■ **WHAT YOU HAVE TO DO**: Below are the entries. Transcribe exactly the lines from the one with "(446, 357) = (336, 376): none -> red button" through the one with "(159, 334) = (475, 714): none -> brown fish", ends included, and leave out all others.

(Items from a dataset)
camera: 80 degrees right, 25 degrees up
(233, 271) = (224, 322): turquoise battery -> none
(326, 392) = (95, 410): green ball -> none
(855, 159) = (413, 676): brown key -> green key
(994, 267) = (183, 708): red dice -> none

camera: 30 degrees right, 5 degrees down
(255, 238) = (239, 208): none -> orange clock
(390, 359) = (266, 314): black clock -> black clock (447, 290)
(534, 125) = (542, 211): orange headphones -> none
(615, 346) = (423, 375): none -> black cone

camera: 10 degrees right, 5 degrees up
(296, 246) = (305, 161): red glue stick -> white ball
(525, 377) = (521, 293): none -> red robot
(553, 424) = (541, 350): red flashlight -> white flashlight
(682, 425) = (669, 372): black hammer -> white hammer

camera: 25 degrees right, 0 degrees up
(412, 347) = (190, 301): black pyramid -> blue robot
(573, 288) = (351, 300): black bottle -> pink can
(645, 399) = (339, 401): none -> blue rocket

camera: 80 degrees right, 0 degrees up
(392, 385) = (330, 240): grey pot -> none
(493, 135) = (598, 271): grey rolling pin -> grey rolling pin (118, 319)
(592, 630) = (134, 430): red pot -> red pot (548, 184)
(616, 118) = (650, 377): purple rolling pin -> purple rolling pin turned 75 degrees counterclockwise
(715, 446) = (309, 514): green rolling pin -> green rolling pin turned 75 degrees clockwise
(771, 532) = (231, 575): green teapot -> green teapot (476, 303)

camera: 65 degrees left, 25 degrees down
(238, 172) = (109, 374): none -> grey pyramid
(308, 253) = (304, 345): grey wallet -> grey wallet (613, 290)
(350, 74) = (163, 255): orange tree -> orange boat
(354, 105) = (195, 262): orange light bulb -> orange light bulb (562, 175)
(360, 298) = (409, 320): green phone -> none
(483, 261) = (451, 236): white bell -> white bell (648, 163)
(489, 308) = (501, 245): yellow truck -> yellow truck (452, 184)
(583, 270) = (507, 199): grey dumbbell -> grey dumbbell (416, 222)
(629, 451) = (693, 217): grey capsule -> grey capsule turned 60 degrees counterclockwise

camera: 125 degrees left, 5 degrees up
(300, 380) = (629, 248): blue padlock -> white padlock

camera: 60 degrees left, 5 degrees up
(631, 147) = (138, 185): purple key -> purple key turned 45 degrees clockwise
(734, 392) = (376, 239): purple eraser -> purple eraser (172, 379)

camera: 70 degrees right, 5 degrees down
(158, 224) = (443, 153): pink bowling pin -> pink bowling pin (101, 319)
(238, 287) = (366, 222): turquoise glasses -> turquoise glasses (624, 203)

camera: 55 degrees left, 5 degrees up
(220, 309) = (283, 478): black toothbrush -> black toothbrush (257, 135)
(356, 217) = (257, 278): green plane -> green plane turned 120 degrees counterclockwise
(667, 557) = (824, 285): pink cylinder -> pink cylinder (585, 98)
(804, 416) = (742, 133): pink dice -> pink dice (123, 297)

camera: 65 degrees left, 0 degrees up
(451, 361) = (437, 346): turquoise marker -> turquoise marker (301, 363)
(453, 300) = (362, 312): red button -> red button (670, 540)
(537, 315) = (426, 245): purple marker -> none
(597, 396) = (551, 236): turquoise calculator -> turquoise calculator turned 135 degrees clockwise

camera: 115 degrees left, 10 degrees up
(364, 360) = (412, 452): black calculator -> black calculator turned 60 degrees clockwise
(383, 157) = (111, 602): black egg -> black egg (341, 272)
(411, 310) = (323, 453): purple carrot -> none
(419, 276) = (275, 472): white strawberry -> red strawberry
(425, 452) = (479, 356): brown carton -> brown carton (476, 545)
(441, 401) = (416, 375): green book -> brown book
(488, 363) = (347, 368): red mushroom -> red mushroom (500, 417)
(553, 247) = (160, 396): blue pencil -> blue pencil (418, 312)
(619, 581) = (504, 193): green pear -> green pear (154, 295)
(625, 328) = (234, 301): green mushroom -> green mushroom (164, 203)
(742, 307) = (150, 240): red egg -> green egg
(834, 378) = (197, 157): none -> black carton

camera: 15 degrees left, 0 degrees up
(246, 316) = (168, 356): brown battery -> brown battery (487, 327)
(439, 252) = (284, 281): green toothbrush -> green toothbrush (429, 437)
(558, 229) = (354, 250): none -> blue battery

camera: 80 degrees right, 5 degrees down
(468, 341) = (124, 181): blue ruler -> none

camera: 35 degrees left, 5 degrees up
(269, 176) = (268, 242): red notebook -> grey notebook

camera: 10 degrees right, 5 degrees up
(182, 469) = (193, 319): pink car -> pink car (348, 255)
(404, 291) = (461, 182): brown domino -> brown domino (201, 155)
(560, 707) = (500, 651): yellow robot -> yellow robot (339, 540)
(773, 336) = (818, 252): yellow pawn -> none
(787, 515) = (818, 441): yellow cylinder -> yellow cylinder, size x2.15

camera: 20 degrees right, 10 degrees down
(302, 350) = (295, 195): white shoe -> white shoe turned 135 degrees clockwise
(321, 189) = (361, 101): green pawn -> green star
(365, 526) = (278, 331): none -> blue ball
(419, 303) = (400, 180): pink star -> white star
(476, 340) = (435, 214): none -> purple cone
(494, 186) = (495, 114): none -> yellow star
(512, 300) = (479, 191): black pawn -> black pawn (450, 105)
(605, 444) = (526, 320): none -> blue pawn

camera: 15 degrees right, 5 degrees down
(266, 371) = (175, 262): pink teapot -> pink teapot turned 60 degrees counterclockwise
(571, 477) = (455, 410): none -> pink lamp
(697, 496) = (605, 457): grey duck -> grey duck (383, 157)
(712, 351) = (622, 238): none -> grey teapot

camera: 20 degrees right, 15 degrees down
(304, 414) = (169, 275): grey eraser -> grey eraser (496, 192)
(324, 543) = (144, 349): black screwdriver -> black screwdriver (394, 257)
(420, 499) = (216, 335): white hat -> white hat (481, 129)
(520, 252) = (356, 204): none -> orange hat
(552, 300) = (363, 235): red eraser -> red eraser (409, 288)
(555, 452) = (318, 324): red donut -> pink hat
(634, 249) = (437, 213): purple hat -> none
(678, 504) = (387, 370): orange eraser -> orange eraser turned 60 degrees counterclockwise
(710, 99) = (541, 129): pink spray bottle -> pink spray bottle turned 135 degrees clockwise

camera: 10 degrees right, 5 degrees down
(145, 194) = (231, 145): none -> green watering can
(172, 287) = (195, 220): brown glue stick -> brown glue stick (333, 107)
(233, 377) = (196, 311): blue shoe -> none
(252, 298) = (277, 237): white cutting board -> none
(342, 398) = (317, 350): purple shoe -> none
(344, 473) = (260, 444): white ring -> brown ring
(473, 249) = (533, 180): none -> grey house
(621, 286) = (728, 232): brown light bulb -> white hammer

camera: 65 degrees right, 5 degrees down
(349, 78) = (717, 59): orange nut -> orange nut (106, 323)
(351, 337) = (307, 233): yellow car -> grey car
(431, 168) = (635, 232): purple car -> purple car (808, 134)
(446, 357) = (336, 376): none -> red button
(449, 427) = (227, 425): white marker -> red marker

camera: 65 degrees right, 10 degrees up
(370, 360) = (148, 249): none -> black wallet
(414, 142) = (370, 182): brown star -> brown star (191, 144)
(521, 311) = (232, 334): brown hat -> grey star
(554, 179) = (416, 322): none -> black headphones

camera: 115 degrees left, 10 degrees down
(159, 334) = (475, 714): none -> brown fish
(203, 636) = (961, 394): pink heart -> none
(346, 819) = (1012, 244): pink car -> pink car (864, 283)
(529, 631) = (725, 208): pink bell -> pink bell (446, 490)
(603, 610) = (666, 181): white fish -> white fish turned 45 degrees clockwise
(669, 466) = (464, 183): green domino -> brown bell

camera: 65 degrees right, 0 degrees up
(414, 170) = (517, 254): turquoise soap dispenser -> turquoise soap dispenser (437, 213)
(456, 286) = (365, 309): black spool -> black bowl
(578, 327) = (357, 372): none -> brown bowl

■ **RESPONSE**:
(446, 357) = (336, 376): none -> red button
(449, 427) = (227, 425): white marker -> red marker

camera: 65 degrees right, 10 degrees up
(370, 360) = (148, 249): none -> black wallet
(414, 142) = (370, 182): brown star -> brown star (191, 144)
(521, 311) = (232, 334): brown hat -> grey star
(554, 179) = (416, 322): none -> black headphones

camera: 115 degrees left, 10 degrees down
(159, 334) = (475, 714): none -> brown fish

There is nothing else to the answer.